### PROBLEM REQUIREMENTS
The expected output is an exact copy of each line from the line with "J3 pin 1: GND -> +24V" through the end of the data below, with no pictures in it.

===== DATASET CONTENT

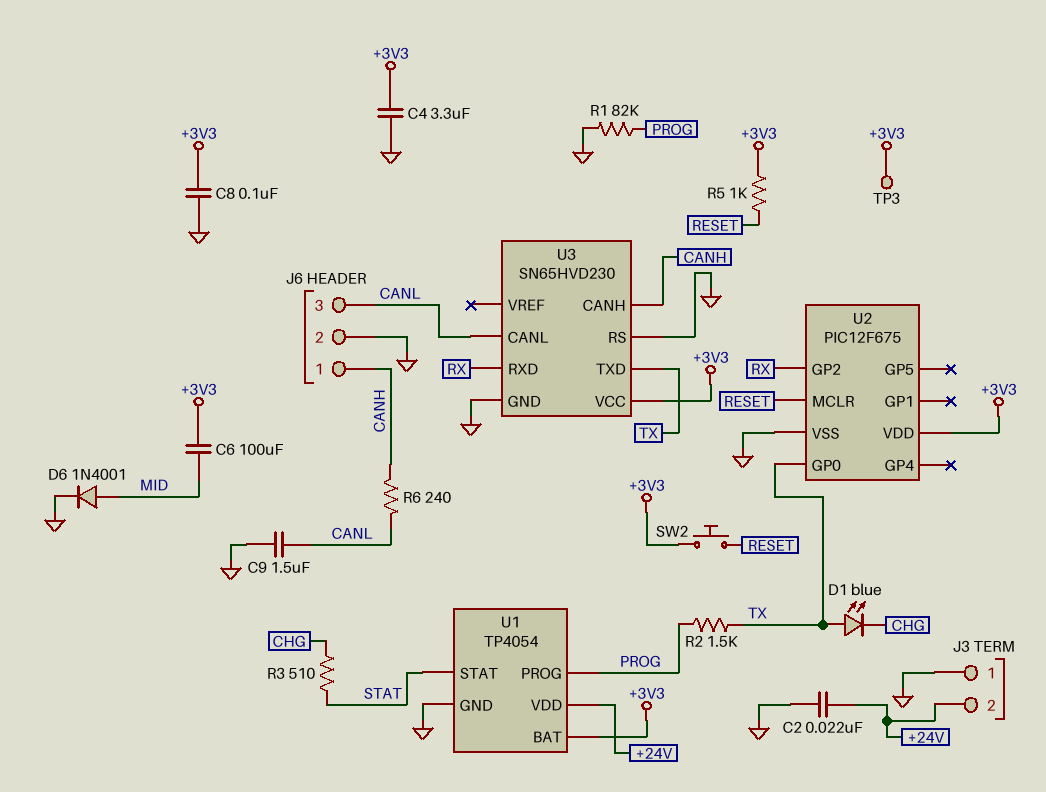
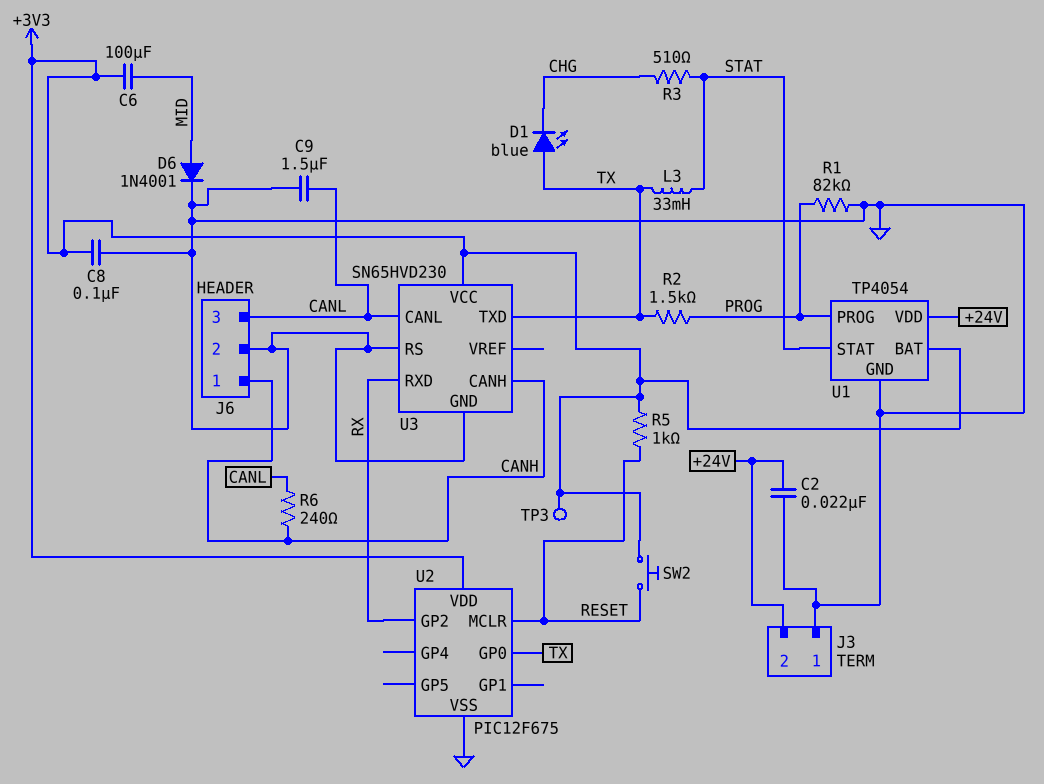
C4: 3.3uF (+3V3, GND) -> none
L3: none -> 33mH (STAT, TX)

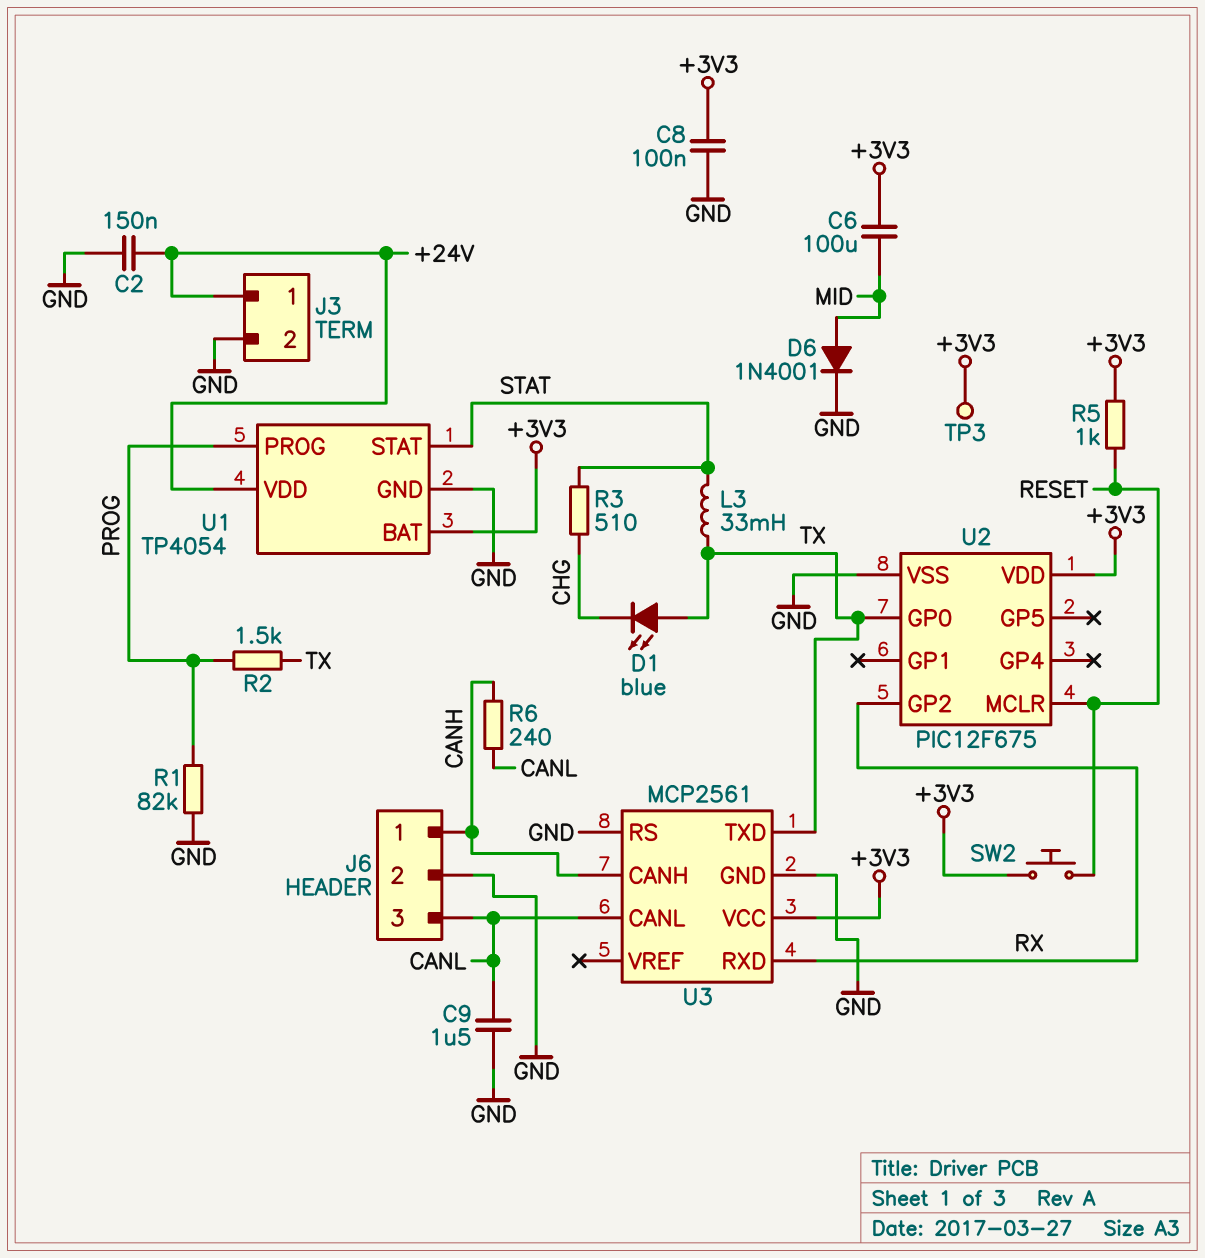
C2: 22nF (+24V, GND) -> 150nF (+24V, GND)
J3 pin 1: GND -> +24V
J3 pin 2: +24V -> GND
U3: SN65HVD230 -> MCP2561

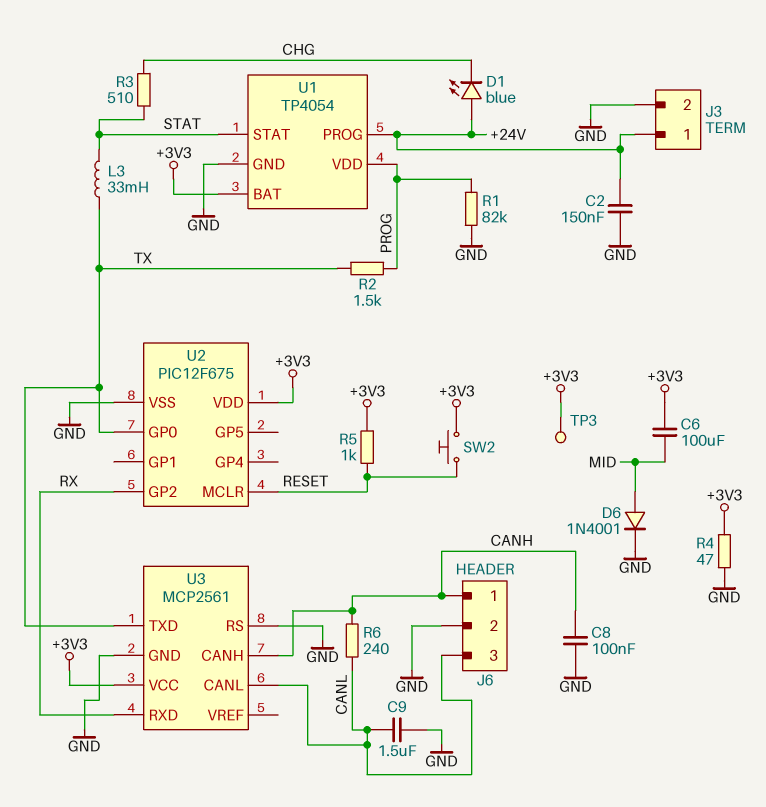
C8: 100nF (+3V3, GND) -> 100nF (CANH, GND)
D1: LED blue (A TX, K CHG) -> LED blue (A +24V, K CHG)
R4: none -> 47 (+3V3, GND)
U1 pin PROG: PROG -> +24V
U1 pin VDD: +24V -> PROG

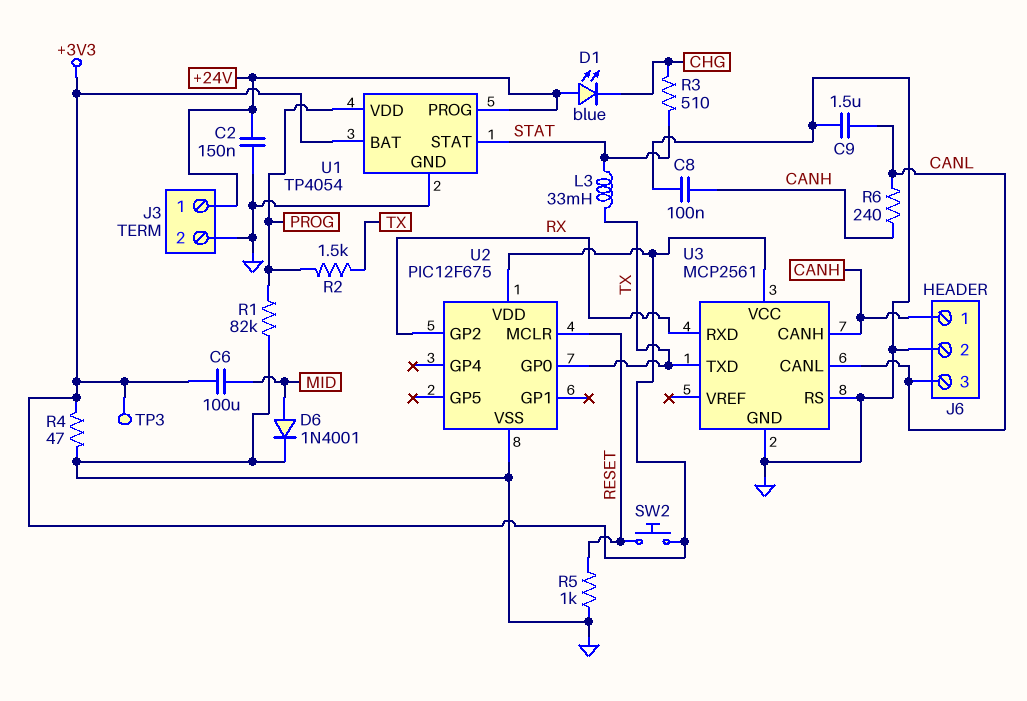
R5: 1k (+3V3, RESET) -> 1k (GND, RESET)

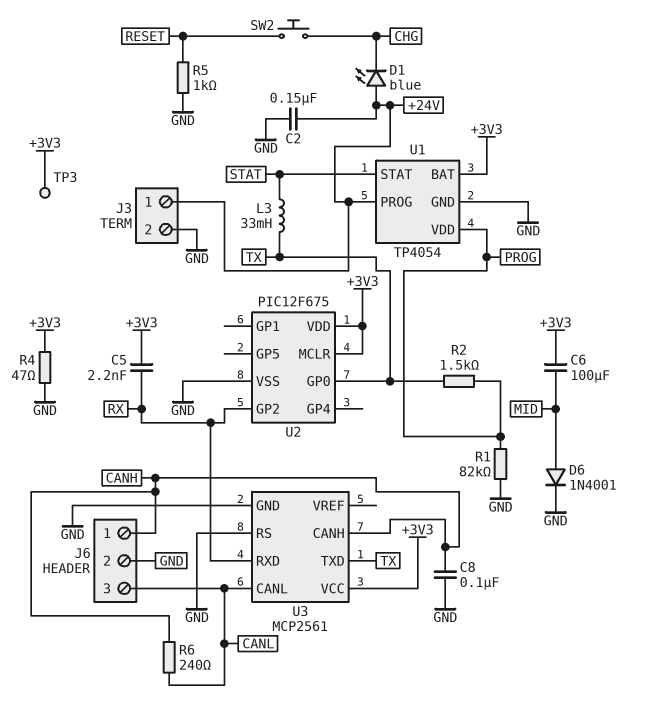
C5: none -> 2.2nF (+3V3, RX)
C9: 1.5uF (CANL, GND) -> none
R3: 510 (CHG, STAT) -> none
SW2: button (+3V3, RESET) -> button (CHG, RESET)
U2 pin MCLR: RESET -> +3V3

==========

### ANSWER BOX
J3 pin 1: GND -> +24V
J3 pin 2: +24V -> GND
U3: SN65HVD230 -> MCP2561

C8: 100nF (+3V3, GND) -> 100nF (CANH, GND)
D1: LED blue (A TX, K CHG) -> LED blue (A +24V, K CHG)
R4: none -> 47 (+3V3, GND)
U1 pin PROG: PROG -> +24V
U1 pin VDD: +24V -> PROG

R5: 1k (+3V3, RESET) -> 1k (GND, RESET)

C5: none -> 2.2nF (+3V3, RX)
C9: 1.5uF (CANL, GND) -> none
R3: 510 (CHG, STAT) -> none
SW2: button (+3V3, RESET) -> button (CHG, RESET)
U2 pin MCLR: RESET -> +3V3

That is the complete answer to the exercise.